(SOURCE DATA begins)

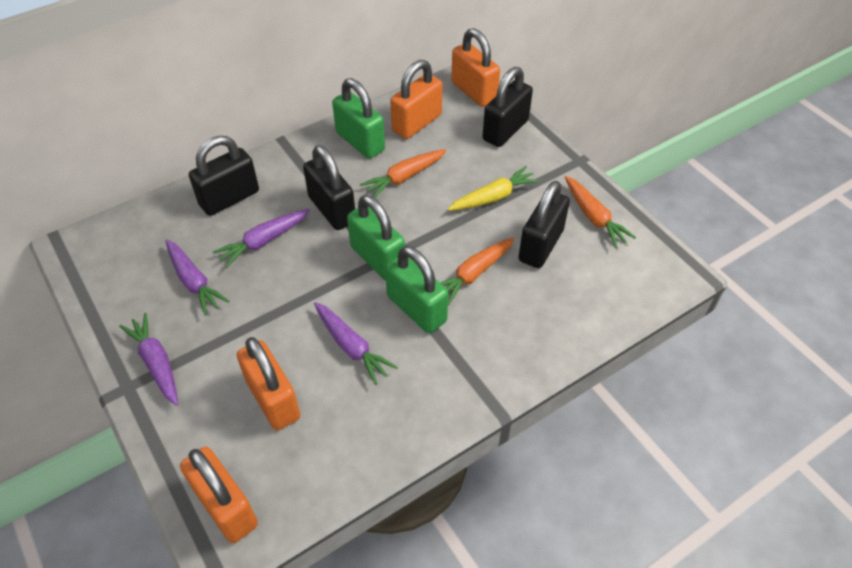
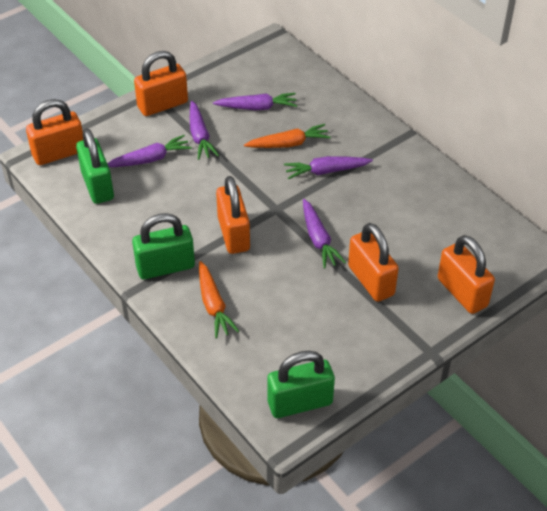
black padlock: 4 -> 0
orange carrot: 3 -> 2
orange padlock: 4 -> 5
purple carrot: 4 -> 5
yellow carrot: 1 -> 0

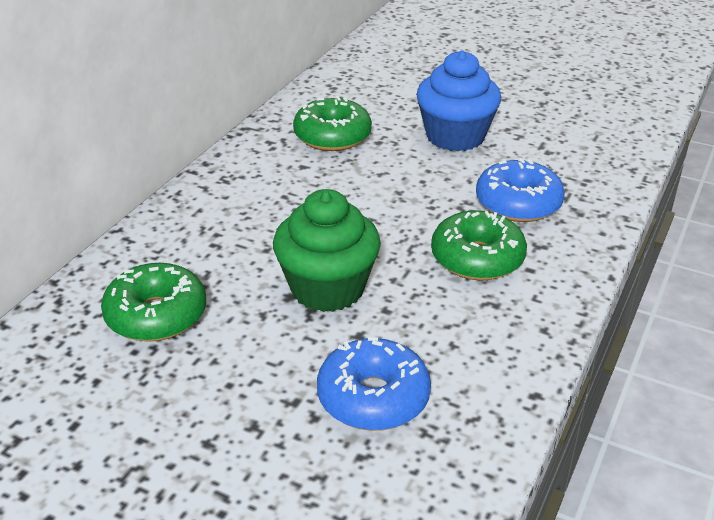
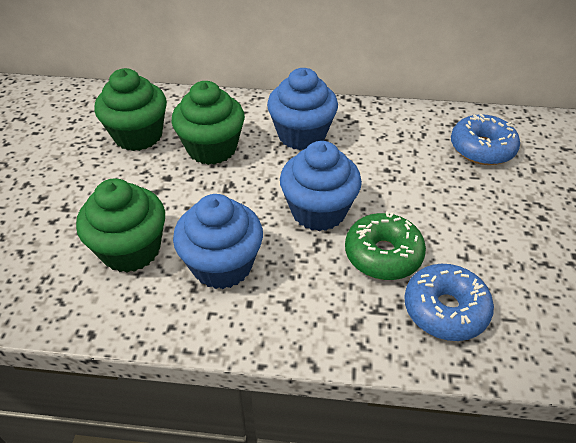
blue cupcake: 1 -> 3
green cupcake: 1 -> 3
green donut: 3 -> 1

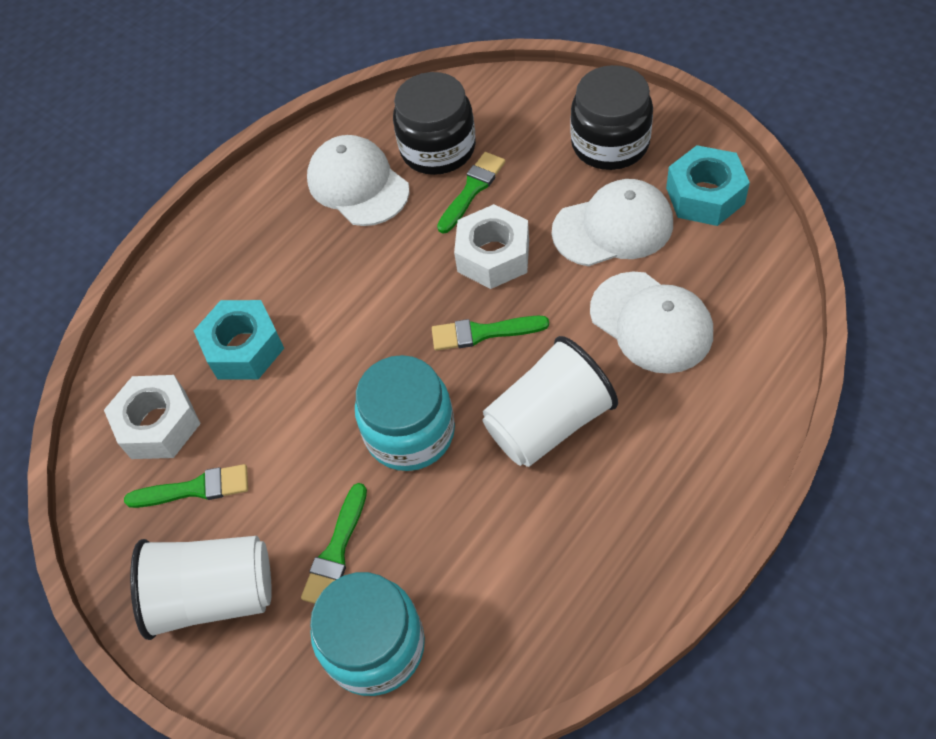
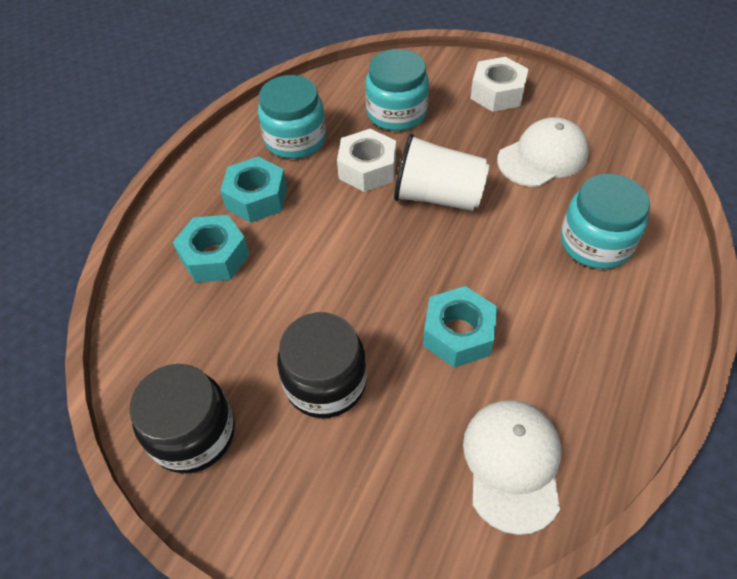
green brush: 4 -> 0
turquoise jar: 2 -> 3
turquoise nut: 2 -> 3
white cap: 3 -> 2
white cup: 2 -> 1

(SOURCE DATA ends)

__WHAT THIS TASK INVOLVES__. For every line in the material above, note whether the word "green" appears, then state the number of lines where it does and nothing else.

__ANSWER SPACE__. 3